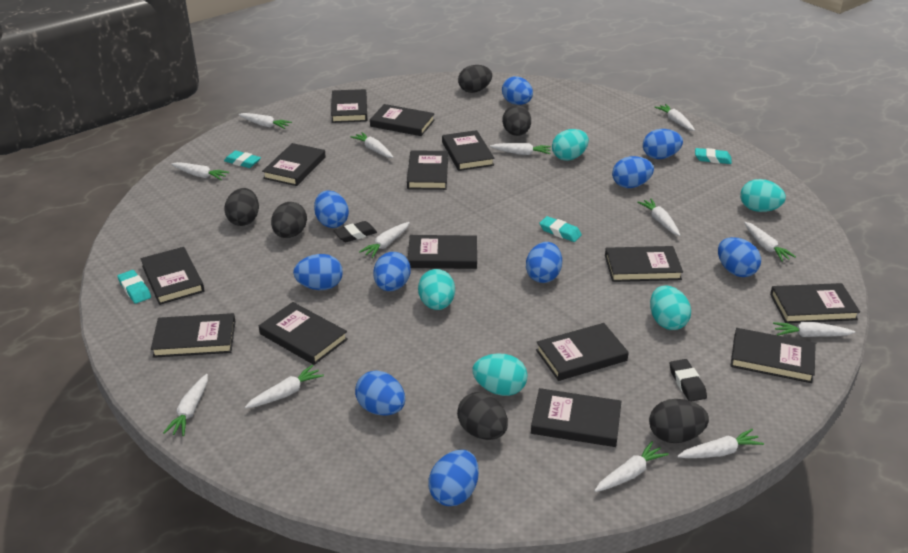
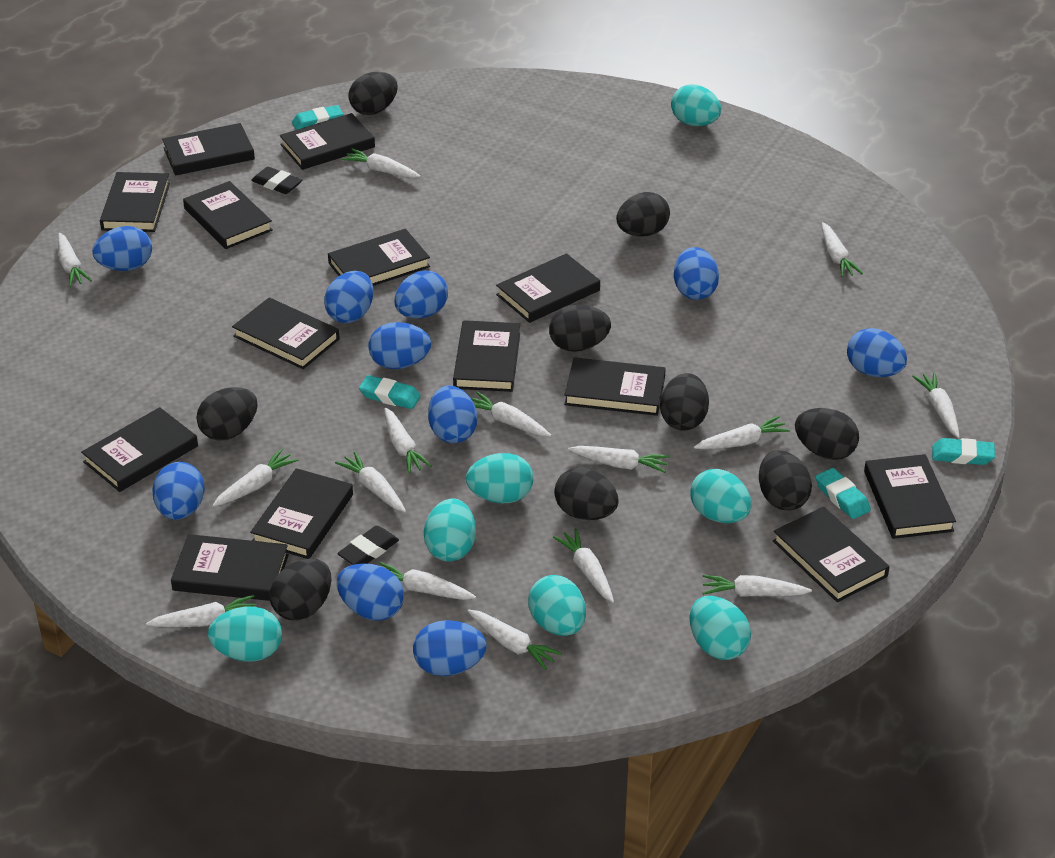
black egg: 6 -> 9
turquoise egg: 5 -> 7
white carrot: 13 -> 15

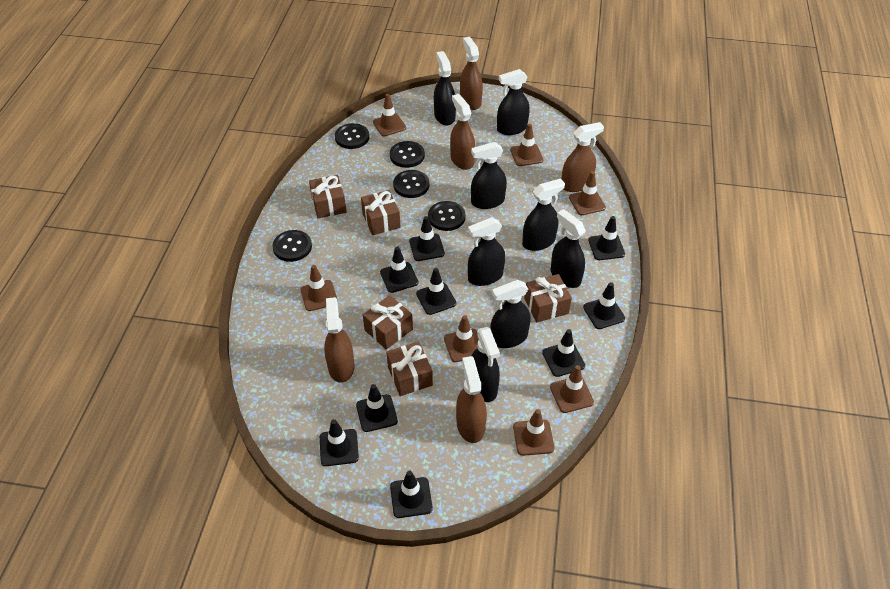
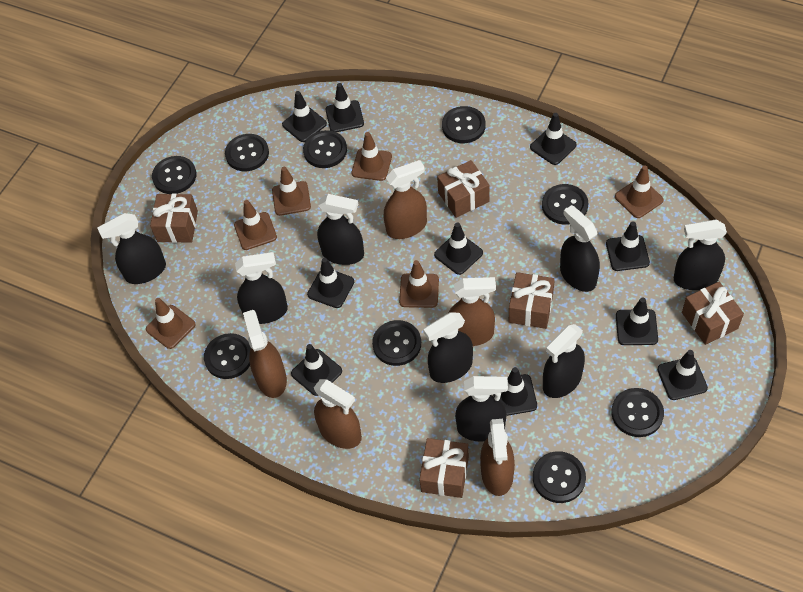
black button: 5 -> 9
black traffic cone: 9 -> 10
brown traffic cone: 7 -> 6

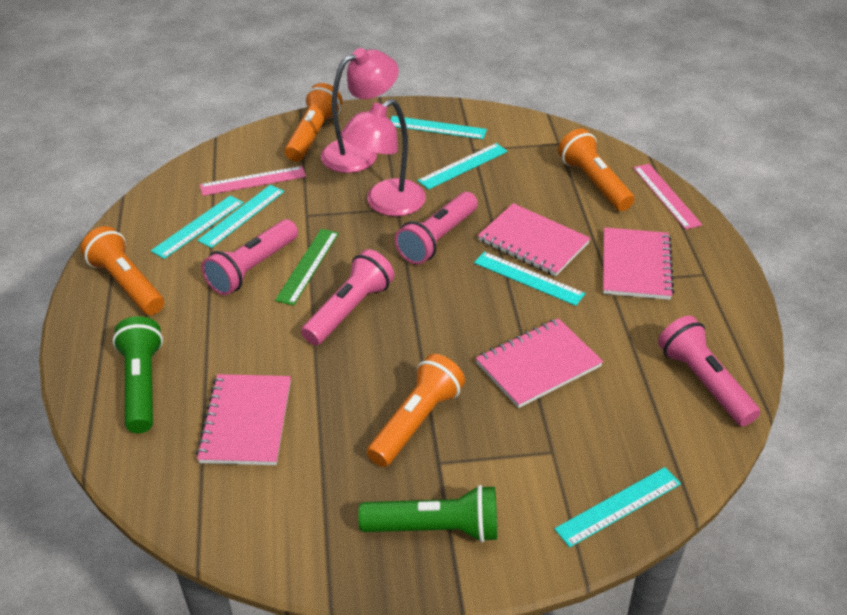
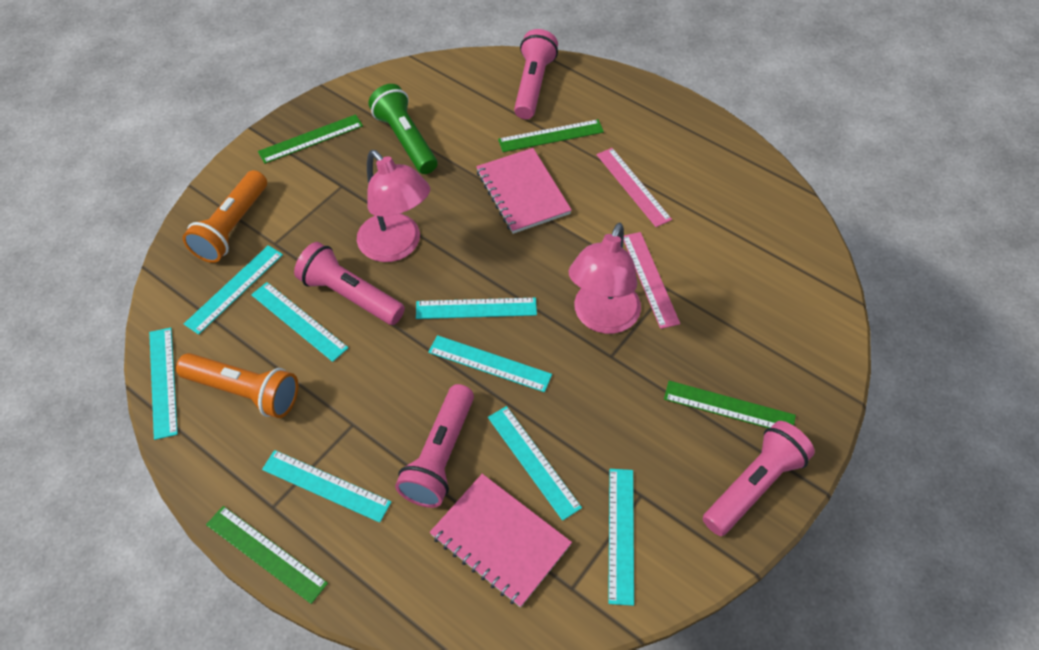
green flashlight: 2 -> 1
green ruler: 1 -> 4
orange flashlight: 4 -> 2
pink notebook: 4 -> 2
turquoise ruler: 6 -> 8

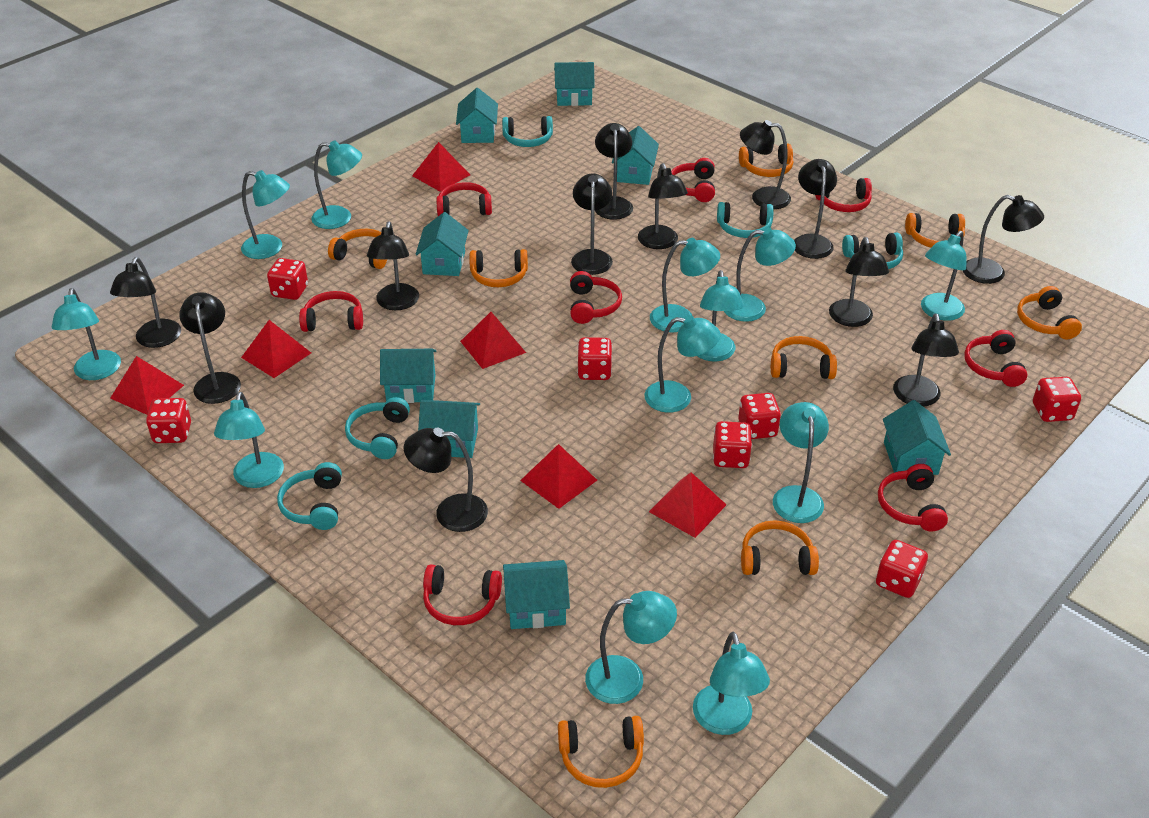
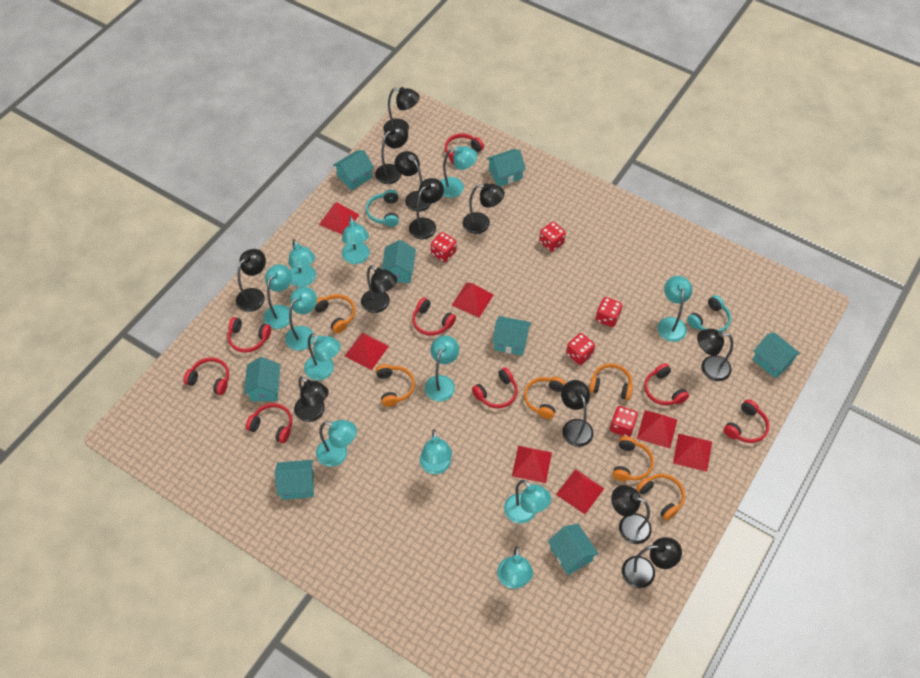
orange headphones: 8 -> 6
red dice: 7 -> 5
red pyramid: 6 -> 7
turquoise headphones: 5 -> 2

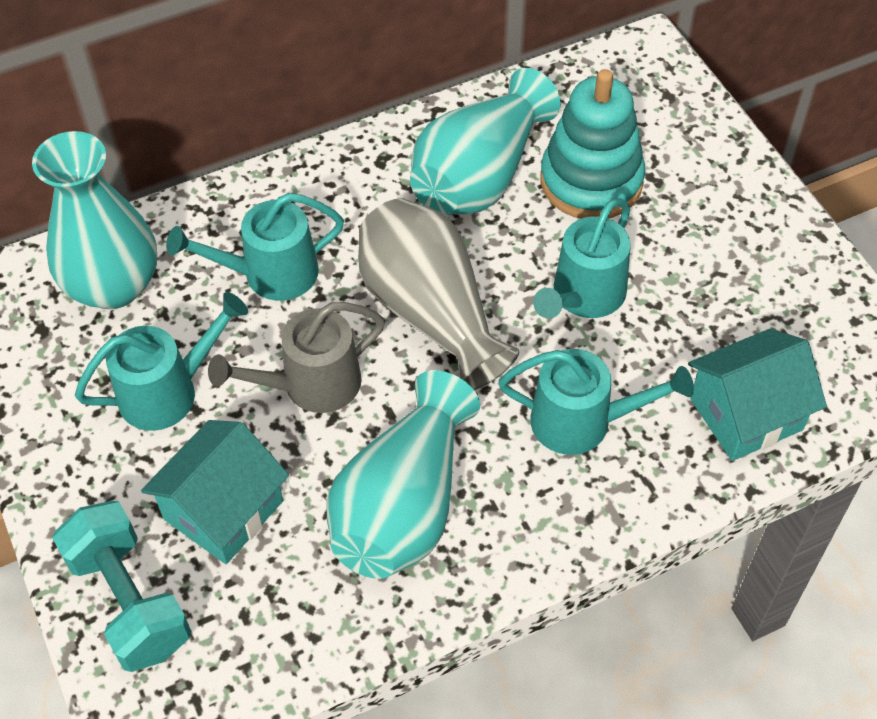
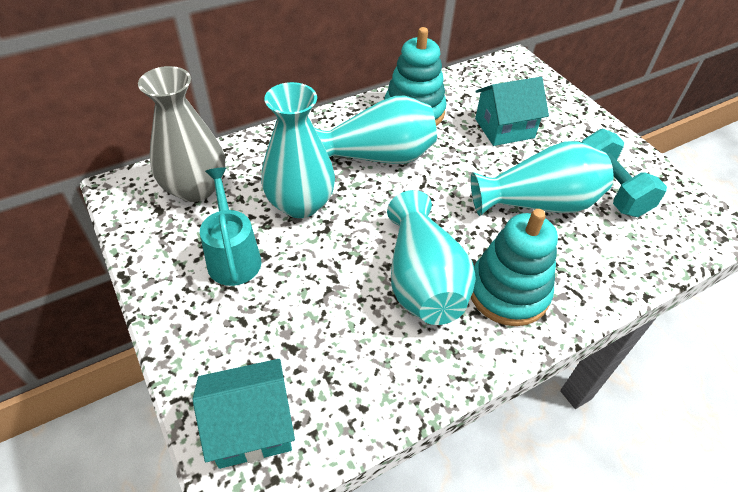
grey watering can: 1 -> 0
turquoise stacking toy: 1 -> 2
turquoise vase: 3 -> 4
turquoise watering can: 4 -> 1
****************************************
PROBLEM: The entire listing above is to be copied exactly, with all pictures omitted.

SOLUTION TO THIS EXERCISE:
black egg: 6 -> 9
turquoise egg: 5 -> 7
white carrot: 13 -> 15

black button: 5 -> 9
black traffic cone: 9 -> 10
brown traffic cone: 7 -> 6

green flashlight: 2 -> 1
green ruler: 1 -> 4
orange flashlight: 4 -> 2
pink notebook: 4 -> 2
turquoise ruler: 6 -> 8

orange headphones: 8 -> 6
red dice: 7 -> 5
red pyramid: 6 -> 7
turquoise headphones: 5 -> 2

grey watering can: 1 -> 0
turquoise stacking toy: 1 -> 2
turquoise vase: 3 -> 4
turquoise watering can: 4 -> 1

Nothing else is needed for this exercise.